## Data section
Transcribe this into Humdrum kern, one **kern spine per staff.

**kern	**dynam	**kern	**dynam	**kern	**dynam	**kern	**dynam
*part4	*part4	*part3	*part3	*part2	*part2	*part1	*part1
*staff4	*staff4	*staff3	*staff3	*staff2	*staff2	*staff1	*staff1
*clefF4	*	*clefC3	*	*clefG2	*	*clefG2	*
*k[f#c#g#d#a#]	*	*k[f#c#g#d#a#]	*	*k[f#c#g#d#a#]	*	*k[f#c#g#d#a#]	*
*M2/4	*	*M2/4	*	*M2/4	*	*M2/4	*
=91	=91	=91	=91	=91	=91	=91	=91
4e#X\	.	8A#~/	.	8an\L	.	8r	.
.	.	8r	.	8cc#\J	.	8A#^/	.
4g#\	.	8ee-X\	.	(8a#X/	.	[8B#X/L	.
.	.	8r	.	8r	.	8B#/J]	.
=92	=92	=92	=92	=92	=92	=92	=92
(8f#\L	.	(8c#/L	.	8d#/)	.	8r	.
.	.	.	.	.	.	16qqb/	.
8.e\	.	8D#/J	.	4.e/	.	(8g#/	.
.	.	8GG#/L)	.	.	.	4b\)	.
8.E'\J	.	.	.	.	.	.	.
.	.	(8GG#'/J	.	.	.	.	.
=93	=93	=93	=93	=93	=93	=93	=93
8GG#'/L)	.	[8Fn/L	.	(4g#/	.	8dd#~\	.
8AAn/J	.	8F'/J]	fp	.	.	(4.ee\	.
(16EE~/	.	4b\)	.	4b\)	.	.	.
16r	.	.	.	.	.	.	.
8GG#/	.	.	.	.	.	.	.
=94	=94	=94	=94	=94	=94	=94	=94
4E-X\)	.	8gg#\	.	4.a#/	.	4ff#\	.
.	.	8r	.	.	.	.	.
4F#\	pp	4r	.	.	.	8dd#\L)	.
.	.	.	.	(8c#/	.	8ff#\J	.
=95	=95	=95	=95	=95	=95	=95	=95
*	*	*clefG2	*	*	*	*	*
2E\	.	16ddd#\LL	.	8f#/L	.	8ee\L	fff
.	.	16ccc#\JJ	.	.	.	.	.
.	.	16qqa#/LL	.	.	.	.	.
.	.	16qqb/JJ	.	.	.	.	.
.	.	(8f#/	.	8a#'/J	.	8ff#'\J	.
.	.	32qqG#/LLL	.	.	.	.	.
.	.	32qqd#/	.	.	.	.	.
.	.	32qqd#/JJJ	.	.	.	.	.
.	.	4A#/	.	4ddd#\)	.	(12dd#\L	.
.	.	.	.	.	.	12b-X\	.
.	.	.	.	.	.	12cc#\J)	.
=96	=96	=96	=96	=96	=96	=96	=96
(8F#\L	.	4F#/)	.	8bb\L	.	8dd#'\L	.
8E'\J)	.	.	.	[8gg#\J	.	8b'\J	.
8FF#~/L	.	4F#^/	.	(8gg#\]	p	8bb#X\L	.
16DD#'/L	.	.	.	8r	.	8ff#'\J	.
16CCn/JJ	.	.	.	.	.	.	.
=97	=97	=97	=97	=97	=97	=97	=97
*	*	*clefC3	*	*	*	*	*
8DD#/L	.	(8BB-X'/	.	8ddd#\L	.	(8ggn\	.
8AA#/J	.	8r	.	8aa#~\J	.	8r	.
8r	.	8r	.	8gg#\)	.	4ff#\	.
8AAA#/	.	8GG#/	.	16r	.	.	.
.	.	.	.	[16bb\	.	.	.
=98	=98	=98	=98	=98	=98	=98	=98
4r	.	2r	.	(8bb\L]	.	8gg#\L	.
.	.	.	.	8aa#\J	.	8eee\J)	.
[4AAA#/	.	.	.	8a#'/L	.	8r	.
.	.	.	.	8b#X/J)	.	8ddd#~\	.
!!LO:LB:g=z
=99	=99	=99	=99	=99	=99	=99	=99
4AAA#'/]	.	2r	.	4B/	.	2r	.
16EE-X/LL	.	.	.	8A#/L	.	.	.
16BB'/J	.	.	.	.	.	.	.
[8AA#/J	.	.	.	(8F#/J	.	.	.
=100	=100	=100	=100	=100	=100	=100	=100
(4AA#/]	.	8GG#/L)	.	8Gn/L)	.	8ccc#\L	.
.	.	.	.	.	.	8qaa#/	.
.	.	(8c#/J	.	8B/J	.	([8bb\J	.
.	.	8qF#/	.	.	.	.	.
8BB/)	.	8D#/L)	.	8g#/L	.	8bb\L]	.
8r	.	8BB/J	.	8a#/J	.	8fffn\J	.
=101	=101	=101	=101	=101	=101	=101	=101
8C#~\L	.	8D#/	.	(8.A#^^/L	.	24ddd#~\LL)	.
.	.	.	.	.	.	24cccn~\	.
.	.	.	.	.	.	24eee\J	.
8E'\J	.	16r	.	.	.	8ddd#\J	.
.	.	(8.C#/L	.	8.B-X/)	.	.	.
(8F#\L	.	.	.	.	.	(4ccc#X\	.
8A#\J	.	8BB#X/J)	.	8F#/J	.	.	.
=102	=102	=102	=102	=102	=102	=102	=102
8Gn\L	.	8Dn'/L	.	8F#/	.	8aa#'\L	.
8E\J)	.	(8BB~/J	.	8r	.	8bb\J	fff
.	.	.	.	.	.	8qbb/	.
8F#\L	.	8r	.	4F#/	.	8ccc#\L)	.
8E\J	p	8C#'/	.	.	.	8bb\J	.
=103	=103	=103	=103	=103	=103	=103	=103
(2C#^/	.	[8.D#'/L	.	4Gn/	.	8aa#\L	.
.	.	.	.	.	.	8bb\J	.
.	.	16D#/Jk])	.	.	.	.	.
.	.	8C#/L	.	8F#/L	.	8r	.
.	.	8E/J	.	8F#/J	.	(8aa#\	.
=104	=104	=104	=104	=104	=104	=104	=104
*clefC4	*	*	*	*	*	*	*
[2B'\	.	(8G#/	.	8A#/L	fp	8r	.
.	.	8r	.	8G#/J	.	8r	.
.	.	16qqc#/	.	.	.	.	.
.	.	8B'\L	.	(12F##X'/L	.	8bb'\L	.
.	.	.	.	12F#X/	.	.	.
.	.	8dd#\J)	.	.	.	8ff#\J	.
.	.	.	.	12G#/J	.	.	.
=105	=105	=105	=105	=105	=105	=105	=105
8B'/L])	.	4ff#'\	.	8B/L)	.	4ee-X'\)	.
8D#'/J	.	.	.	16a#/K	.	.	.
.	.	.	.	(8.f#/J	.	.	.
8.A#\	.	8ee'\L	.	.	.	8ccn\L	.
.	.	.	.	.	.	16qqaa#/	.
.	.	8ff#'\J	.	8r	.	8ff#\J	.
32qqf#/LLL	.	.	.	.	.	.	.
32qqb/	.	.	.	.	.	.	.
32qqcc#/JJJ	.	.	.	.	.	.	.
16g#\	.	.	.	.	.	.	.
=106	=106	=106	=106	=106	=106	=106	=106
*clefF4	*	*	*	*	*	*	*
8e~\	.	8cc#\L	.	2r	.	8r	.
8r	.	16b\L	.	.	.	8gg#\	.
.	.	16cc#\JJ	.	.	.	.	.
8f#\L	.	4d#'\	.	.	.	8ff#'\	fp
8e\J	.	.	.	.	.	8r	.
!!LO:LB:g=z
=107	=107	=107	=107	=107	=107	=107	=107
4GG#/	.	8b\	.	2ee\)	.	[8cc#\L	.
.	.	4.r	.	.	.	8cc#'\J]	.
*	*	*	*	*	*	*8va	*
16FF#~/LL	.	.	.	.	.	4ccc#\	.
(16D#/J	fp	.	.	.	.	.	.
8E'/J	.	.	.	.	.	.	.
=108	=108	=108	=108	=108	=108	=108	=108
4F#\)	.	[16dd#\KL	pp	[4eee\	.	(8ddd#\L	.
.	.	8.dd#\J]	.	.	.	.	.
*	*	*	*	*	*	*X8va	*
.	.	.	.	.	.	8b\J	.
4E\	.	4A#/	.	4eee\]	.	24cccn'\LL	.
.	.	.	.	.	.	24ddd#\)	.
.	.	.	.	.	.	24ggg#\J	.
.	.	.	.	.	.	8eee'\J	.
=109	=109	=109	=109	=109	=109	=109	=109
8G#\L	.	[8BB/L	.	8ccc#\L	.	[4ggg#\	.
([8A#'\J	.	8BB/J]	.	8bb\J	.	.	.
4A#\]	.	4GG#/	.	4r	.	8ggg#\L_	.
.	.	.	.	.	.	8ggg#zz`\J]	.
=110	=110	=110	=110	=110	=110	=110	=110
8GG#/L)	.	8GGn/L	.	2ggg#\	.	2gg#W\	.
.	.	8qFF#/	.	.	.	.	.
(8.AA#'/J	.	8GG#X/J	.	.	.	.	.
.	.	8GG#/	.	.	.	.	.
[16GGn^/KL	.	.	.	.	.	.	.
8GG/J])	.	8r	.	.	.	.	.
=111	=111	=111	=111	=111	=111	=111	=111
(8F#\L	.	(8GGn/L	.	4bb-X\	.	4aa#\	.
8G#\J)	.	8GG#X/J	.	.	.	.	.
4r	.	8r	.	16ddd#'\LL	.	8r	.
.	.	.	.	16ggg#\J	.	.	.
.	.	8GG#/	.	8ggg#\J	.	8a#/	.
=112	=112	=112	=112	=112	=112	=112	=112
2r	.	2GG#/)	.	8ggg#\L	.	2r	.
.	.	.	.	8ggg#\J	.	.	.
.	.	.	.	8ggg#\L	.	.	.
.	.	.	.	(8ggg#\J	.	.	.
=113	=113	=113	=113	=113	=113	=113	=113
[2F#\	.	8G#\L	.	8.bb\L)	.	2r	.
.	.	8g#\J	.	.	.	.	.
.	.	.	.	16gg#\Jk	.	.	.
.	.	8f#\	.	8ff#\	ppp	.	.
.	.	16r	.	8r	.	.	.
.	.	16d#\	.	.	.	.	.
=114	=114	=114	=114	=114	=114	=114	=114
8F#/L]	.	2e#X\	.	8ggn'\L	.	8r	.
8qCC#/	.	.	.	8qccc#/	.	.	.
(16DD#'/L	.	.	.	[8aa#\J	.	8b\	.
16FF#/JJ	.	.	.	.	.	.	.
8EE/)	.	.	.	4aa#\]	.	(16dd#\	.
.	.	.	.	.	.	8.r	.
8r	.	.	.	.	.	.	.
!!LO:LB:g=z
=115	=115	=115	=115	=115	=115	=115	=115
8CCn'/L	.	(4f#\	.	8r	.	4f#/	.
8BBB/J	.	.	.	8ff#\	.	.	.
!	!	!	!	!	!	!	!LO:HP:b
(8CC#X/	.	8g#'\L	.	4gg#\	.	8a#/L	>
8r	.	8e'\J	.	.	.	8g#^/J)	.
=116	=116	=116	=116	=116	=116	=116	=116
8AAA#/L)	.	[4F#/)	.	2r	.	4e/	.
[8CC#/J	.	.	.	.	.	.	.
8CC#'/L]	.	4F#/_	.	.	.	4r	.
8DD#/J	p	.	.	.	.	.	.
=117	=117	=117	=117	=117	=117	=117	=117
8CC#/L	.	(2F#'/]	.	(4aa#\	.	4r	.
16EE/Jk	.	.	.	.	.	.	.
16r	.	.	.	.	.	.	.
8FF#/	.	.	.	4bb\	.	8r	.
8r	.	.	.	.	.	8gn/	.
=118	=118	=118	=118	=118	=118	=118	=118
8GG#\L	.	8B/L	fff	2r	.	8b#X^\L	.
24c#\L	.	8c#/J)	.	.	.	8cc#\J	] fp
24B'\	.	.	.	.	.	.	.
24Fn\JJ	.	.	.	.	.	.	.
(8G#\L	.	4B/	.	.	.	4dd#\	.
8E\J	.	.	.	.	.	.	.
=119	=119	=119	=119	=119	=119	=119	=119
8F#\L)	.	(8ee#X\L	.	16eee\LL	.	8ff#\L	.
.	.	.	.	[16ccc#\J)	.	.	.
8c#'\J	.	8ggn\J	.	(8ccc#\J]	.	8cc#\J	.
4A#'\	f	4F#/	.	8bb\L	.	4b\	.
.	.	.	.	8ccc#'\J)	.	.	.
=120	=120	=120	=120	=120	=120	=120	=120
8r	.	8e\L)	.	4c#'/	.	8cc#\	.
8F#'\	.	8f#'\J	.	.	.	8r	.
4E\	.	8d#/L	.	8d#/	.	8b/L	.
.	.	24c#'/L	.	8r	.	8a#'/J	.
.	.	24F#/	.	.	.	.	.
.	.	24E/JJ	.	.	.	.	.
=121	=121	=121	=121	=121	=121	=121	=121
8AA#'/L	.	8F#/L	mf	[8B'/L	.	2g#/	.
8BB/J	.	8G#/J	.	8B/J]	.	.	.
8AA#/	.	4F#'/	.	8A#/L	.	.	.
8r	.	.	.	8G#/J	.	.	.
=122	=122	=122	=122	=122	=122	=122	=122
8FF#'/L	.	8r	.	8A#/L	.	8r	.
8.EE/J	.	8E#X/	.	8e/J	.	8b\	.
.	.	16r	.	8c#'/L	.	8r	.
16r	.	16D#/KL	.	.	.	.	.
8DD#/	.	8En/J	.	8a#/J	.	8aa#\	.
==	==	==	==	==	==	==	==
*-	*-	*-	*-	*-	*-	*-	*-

## Task instructions
Copy out in full each line above that contains the string "kern".

## Completed task
Transcribe this into Humdrum kern, one **kern spine per staff.
**kern	**dynam	**kern	**dynam	**kern	**dynam	**kern	**dynam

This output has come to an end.